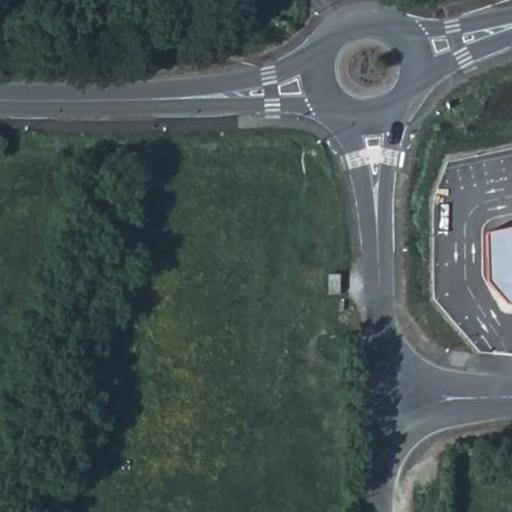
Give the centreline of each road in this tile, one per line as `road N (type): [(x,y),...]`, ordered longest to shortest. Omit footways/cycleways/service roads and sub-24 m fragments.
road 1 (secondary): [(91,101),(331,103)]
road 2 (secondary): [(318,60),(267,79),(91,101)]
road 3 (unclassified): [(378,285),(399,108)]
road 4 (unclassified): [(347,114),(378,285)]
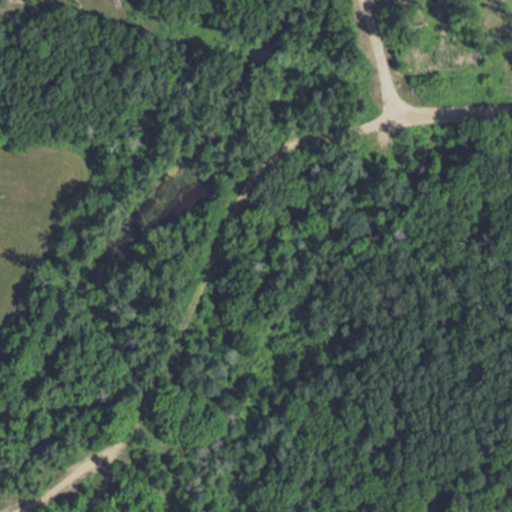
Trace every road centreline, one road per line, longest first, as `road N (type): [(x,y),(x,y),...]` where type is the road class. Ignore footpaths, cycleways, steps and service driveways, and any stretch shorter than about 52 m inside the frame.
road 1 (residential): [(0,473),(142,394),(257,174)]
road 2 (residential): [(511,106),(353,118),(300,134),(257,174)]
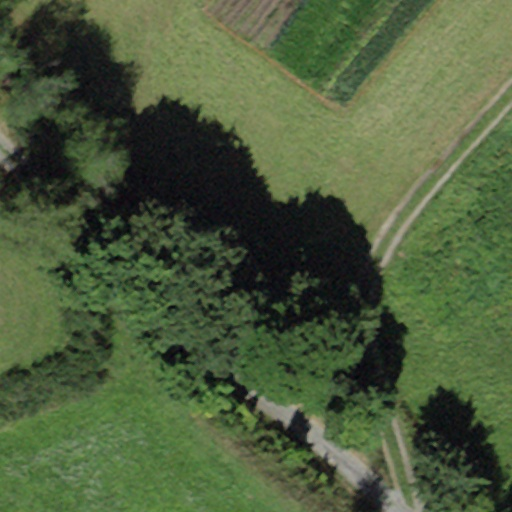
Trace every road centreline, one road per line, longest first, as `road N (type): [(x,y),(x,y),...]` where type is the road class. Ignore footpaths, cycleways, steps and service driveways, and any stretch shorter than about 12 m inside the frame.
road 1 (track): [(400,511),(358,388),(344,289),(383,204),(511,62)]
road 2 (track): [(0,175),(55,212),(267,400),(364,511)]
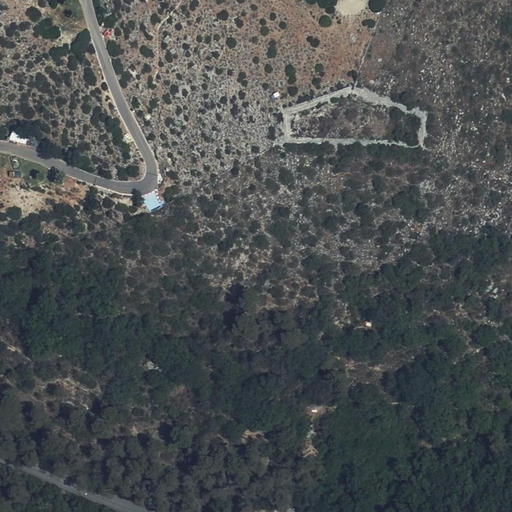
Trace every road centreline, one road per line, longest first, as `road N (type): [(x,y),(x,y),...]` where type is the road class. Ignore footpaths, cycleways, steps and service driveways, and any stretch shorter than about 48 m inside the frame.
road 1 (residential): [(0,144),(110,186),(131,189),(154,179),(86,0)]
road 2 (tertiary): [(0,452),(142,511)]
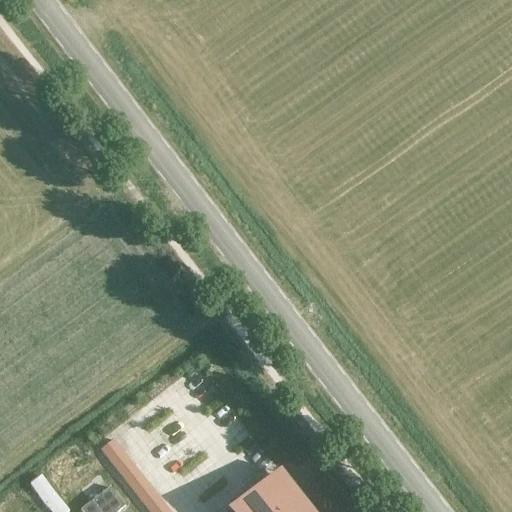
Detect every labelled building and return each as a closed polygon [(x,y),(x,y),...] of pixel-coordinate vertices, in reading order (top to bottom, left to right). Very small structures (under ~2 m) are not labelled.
....
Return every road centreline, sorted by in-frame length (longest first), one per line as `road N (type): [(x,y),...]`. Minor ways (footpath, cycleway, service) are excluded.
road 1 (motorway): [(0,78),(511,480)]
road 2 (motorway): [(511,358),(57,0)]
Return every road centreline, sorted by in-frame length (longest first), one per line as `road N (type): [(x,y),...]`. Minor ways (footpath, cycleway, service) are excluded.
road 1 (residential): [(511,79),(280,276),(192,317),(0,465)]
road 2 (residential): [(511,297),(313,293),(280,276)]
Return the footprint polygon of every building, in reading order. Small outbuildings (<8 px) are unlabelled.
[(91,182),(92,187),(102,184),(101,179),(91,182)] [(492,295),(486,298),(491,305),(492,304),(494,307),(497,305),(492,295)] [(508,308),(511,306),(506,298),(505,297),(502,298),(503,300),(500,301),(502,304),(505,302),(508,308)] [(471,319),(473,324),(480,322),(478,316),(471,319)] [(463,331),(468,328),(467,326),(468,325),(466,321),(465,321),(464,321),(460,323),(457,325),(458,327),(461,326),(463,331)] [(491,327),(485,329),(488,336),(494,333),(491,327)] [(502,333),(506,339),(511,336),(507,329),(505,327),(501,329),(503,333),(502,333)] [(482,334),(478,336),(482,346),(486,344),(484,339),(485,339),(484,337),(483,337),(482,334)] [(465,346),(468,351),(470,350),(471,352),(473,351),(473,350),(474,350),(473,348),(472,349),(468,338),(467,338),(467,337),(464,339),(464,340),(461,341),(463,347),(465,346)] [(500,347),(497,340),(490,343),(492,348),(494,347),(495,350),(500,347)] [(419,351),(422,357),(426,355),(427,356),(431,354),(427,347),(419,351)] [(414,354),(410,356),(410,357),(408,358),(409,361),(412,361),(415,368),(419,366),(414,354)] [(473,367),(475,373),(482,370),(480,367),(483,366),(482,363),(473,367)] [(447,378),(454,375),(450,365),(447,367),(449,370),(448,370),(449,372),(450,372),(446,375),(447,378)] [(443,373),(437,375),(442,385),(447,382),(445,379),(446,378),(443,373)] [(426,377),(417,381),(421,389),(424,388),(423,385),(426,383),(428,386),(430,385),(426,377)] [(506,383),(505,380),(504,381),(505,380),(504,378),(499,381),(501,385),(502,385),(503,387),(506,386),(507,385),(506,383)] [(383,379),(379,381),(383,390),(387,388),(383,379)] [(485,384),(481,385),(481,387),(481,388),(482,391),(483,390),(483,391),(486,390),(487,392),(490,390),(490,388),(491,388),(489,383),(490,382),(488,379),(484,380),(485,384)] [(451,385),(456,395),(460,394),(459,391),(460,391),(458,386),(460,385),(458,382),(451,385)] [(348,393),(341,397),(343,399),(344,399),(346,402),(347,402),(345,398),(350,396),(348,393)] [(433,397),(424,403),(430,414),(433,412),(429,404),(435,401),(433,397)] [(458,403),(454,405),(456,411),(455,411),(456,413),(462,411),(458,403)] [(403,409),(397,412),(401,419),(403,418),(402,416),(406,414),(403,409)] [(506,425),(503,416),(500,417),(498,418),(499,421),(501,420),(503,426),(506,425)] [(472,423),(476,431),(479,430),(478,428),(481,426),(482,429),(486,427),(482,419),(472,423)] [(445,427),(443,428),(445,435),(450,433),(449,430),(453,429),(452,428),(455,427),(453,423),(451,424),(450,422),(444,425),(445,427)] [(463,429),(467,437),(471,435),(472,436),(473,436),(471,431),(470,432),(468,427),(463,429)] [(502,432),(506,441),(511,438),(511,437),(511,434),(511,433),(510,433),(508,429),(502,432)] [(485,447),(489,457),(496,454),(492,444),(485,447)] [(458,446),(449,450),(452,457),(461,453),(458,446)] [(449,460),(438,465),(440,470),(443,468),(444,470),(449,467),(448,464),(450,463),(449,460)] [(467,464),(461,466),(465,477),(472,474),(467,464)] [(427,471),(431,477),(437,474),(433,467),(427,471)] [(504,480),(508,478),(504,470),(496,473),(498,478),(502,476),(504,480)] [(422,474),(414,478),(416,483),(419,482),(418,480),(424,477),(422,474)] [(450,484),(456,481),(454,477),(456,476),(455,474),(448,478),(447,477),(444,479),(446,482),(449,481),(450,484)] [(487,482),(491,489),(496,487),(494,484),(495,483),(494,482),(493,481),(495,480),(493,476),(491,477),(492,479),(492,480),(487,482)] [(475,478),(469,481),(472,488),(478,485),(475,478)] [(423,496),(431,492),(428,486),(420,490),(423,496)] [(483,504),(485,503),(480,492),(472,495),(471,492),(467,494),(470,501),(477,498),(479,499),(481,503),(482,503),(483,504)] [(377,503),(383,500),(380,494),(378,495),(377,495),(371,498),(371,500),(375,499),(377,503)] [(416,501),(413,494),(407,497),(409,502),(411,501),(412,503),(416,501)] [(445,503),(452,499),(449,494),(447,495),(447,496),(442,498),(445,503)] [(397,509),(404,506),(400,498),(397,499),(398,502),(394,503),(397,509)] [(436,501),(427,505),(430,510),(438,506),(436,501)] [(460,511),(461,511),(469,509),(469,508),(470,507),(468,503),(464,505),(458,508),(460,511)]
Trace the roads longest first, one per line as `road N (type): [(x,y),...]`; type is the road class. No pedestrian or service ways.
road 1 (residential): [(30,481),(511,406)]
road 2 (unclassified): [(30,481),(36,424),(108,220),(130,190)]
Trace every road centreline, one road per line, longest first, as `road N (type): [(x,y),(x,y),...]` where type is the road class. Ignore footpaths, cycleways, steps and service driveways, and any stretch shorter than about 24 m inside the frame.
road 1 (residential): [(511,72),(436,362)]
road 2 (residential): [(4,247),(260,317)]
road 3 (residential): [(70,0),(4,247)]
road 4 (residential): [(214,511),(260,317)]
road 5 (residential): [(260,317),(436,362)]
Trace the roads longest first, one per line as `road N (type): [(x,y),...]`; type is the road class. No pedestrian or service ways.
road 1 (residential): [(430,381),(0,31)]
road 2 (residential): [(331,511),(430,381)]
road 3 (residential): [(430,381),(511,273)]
....
The problem:
Render the records starting at the line containing "12 m inside the frame." and ending at the line containing "road 2 (track): [(0,175),(55,212),(267,400),(364,511)]" as a two-column CSV with the columns "instruction" and "output", one row per record. Place each record's text and its answer in a single quoted field, with line breaks replaced by spaces.

Exercise answer:
instruction,output
"Trace every road centreline, one road per line, longest first, as `road N (type): [(x,y),(x,y),...]` where type is the road class. Ignore footpaths, cycleways, steps and service driveways, and any stretch shorter than about 12 m inside the frame.","road 1 (track): [(400,511),(358,388),(344,289),(383,204),(511,62)] road 2 (track): [(0,175),(55,212),(267,400),(364,511)]"